**Task statement:** Below are entries; output exactly the lines from the one with "red strawberry: 4 -> 3" to the one with "brown cap: 7 -> 4", both included, and nothing else.

(Scene change data)
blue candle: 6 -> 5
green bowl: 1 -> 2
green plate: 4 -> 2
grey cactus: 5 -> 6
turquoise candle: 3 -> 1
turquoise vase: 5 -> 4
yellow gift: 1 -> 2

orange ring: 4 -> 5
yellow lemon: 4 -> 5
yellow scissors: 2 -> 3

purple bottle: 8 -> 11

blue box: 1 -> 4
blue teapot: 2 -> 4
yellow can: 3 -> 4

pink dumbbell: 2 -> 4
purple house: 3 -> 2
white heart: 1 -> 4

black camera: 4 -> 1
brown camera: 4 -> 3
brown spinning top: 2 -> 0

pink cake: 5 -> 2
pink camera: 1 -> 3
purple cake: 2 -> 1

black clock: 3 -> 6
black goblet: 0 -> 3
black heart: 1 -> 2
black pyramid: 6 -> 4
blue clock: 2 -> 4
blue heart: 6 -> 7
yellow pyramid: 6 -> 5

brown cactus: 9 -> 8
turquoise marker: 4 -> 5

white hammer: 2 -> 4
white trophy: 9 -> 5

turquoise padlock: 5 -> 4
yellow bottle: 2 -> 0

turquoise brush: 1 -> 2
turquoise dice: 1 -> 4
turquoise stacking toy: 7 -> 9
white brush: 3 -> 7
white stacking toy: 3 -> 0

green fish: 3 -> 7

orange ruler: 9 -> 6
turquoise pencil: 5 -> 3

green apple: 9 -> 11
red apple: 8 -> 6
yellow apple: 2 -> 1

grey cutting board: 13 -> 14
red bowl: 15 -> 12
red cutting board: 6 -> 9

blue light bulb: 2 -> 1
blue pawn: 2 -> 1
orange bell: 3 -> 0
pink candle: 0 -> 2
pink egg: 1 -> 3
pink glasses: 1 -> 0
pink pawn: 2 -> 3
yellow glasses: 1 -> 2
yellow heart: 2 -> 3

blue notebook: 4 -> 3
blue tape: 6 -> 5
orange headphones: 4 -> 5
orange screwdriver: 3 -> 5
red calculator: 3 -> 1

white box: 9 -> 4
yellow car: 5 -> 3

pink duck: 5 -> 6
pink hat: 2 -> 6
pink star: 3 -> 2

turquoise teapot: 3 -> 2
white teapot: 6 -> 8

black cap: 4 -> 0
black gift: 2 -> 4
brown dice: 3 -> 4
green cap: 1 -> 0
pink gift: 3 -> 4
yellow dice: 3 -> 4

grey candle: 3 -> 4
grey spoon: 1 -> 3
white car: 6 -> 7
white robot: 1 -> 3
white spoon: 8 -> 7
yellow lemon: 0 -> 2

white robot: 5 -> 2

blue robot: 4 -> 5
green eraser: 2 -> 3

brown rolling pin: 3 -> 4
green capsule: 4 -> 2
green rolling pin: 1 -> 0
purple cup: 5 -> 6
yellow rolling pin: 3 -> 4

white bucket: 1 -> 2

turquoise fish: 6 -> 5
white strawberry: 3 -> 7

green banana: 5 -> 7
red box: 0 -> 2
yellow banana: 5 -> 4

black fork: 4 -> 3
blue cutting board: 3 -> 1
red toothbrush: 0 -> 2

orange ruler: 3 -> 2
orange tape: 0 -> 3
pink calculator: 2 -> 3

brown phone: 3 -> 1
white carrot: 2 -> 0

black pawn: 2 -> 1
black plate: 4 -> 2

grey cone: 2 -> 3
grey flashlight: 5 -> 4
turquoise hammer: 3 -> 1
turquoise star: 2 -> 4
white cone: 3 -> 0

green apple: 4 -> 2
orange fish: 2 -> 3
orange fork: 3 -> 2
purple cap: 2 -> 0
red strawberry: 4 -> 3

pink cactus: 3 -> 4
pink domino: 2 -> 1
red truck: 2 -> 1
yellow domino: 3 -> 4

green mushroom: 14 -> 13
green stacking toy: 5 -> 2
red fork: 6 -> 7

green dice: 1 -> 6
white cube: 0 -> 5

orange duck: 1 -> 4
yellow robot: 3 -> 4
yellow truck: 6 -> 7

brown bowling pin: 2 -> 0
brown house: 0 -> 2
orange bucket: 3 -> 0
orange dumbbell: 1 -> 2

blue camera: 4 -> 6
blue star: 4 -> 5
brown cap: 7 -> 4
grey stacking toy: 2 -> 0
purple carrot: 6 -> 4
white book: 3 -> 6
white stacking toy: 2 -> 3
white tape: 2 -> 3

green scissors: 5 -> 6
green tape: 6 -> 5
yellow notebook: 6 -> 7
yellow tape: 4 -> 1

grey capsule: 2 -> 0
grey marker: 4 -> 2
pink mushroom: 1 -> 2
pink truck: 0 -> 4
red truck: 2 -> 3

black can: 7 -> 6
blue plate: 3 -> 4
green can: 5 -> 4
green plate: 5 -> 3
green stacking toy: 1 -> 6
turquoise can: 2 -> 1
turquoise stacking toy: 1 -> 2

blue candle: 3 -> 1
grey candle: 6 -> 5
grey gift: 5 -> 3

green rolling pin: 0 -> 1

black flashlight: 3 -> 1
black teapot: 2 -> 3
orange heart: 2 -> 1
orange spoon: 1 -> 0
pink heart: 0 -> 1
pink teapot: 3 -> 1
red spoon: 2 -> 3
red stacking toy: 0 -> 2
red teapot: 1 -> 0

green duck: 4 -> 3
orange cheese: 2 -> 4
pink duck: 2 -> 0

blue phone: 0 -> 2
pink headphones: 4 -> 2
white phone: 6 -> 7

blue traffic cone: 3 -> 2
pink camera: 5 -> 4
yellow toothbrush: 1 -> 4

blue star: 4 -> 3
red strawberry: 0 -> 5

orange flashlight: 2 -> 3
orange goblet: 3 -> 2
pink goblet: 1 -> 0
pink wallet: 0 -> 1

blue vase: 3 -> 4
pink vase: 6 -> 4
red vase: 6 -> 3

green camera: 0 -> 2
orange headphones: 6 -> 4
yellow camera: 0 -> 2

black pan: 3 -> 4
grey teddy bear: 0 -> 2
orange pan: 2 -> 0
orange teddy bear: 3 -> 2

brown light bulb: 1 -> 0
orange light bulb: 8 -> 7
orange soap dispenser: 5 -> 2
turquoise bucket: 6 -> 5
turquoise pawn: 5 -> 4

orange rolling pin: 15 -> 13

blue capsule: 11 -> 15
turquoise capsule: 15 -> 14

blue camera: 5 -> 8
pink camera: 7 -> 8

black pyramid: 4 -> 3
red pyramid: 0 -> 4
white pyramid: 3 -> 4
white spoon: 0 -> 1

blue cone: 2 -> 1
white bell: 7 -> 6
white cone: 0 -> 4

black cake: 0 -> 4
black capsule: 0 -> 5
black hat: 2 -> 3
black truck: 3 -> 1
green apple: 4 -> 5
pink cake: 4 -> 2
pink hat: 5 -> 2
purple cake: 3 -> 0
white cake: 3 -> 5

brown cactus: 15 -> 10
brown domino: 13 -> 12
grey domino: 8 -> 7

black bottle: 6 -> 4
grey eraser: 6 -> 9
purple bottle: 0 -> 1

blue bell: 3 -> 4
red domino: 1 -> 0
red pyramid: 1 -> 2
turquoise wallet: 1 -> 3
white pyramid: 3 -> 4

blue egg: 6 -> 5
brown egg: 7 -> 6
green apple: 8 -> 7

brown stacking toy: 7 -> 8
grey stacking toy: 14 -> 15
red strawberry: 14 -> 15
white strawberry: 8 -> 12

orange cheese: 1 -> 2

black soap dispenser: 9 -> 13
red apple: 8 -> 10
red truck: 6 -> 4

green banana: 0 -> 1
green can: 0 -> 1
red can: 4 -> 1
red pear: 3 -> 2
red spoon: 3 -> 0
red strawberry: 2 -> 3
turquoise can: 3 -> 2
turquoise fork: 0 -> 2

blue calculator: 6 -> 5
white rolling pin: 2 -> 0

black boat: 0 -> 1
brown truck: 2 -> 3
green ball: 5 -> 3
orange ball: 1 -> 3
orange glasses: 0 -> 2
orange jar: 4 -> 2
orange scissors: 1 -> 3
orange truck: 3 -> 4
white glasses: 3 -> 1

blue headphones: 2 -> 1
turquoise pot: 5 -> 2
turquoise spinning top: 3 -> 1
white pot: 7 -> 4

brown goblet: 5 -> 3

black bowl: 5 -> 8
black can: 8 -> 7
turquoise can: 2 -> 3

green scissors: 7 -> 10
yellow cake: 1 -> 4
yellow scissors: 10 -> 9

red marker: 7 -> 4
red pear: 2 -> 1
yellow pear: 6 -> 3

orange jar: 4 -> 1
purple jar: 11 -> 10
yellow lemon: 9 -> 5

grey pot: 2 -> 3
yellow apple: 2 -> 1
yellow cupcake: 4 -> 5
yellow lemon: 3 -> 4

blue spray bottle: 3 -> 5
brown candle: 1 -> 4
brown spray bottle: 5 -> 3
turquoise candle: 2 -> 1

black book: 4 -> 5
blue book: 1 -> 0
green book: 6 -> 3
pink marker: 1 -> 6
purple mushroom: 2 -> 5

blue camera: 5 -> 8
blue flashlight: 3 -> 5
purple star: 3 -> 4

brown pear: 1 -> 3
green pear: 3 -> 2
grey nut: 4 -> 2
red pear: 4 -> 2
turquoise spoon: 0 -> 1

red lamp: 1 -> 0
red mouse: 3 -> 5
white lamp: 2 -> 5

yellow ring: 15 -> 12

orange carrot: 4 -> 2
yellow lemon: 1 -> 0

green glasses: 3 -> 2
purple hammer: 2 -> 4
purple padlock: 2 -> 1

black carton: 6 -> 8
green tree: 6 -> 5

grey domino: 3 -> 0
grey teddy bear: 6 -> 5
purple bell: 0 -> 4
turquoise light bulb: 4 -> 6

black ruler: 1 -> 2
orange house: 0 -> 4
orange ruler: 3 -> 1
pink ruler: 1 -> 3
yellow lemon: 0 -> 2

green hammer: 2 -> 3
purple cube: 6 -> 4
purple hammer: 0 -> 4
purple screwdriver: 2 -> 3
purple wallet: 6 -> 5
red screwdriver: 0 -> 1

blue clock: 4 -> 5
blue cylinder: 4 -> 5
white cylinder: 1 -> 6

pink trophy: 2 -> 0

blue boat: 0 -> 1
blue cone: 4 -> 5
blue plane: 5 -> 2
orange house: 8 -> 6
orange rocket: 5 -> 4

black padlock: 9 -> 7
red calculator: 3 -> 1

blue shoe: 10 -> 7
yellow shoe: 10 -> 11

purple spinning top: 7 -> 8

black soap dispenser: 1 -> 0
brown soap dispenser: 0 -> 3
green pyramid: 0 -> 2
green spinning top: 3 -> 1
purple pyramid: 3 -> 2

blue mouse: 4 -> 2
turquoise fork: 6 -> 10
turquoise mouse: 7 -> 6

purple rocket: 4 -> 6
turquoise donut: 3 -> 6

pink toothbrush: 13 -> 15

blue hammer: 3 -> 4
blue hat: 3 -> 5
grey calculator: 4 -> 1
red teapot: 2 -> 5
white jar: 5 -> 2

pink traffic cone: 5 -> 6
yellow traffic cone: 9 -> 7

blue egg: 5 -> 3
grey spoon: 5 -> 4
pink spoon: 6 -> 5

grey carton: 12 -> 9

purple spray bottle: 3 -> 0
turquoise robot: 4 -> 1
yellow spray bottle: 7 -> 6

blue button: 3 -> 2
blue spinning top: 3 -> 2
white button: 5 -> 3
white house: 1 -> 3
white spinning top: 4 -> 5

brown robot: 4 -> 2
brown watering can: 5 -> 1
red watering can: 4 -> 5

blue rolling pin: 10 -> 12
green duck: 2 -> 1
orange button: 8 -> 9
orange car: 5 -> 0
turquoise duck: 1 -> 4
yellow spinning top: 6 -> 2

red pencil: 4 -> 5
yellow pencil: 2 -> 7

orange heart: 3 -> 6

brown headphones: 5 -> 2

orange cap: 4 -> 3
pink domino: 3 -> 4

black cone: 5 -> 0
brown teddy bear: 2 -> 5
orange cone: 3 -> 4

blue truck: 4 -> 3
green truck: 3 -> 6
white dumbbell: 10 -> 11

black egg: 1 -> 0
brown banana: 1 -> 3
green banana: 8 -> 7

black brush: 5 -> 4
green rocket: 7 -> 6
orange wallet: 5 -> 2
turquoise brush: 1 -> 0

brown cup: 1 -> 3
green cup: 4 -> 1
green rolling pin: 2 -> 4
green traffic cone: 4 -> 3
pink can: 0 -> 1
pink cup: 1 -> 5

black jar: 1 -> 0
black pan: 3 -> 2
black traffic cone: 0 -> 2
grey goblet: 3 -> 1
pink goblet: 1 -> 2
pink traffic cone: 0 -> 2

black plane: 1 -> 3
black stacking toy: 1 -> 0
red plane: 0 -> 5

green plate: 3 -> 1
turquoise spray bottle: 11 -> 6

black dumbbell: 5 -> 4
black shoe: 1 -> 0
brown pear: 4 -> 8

**Solution for this task:**
red strawberry: 4 -> 3

pink cactus: 3 -> 4
pink domino: 2 -> 1
red truck: 2 -> 1
yellow domino: 3 -> 4

green mushroom: 14 -> 13
green stacking toy: 5 -> 2
red fork: 6 -> 7

green dice: 1 -> 6
white cube: 0 -> 5

orange duck: 1 -> 4
yellow robot: 3 -> 4
yellow truck: 6 -> 7

brown bowling pin: 2 -> 0
brown house: 0 -> 2
orange bucket: 3 -> 0
orange dumbbell: 1 -> 2

blue camera: 4 -> 6
blue star: 4 -> 5
brown cap: 7 -> 4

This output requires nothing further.